▸ **Activity**: In the entries below, how many lines contain the word "than"? Reply with only the number.

Spatial grounding data

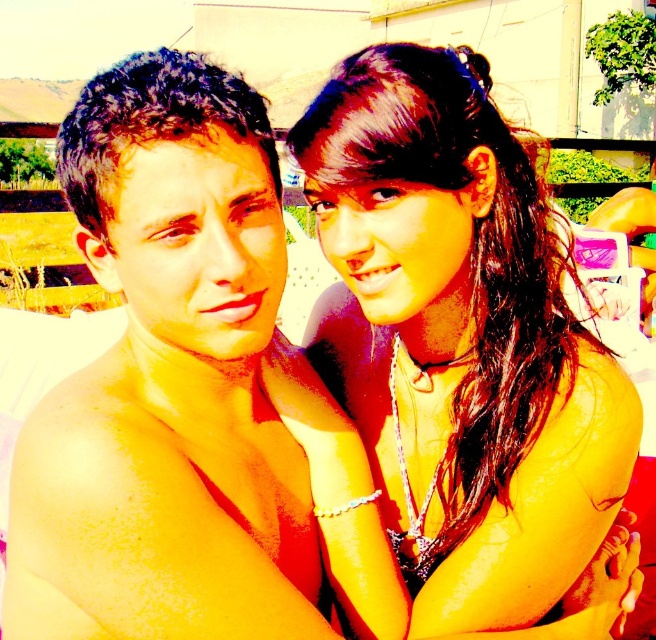
Question: Among these points, which one is nearest to the camera?

Choices:
 (A) (75, 102)
 (B) (415, 586)

Answer: (A)

Question: Is satin black bikini top at upper right wider than shiny skin at left?

Choices:
 (A) yes
 (B) no

Answer: (A)

Question: Can you confirm if satin black bikini top at upper right is bigger than shiny skin at left?

Choices:
 (A) yes
 (B) no

Answer: (A)

Question: Which object appears closest to the camera in this image?

Choices:
 (A) shiny skin at left
 (B) satin black bikini top at upper right

Answer: (A)

Question: In this image, where is satin black bikini top at upper right located relative to shiny skin at left?

Choices:
 (A) below
 (B) above

Answer: (B)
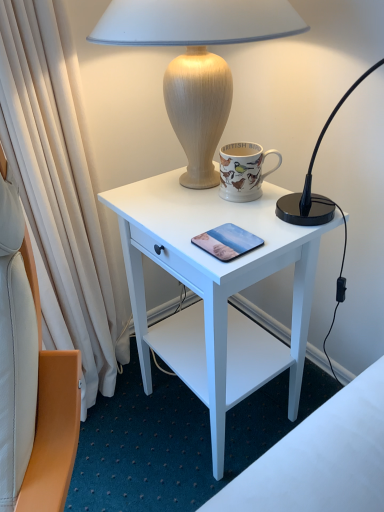
Image resolution: width=384 pixels, height=512 pixels. I want to click on vacant space that is to the left of porcelain mug with colorful birds at upper center, so (174, 203).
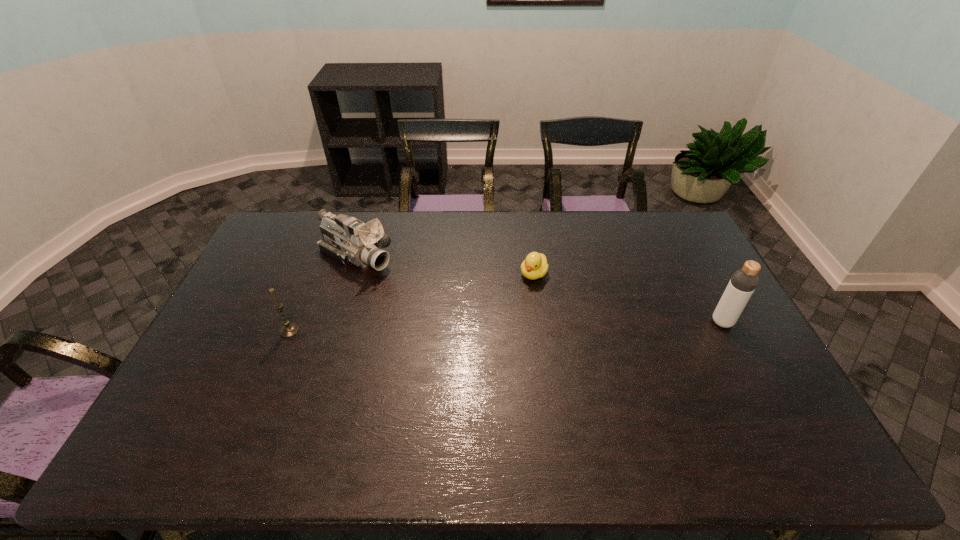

▸ **Exercise response**: 2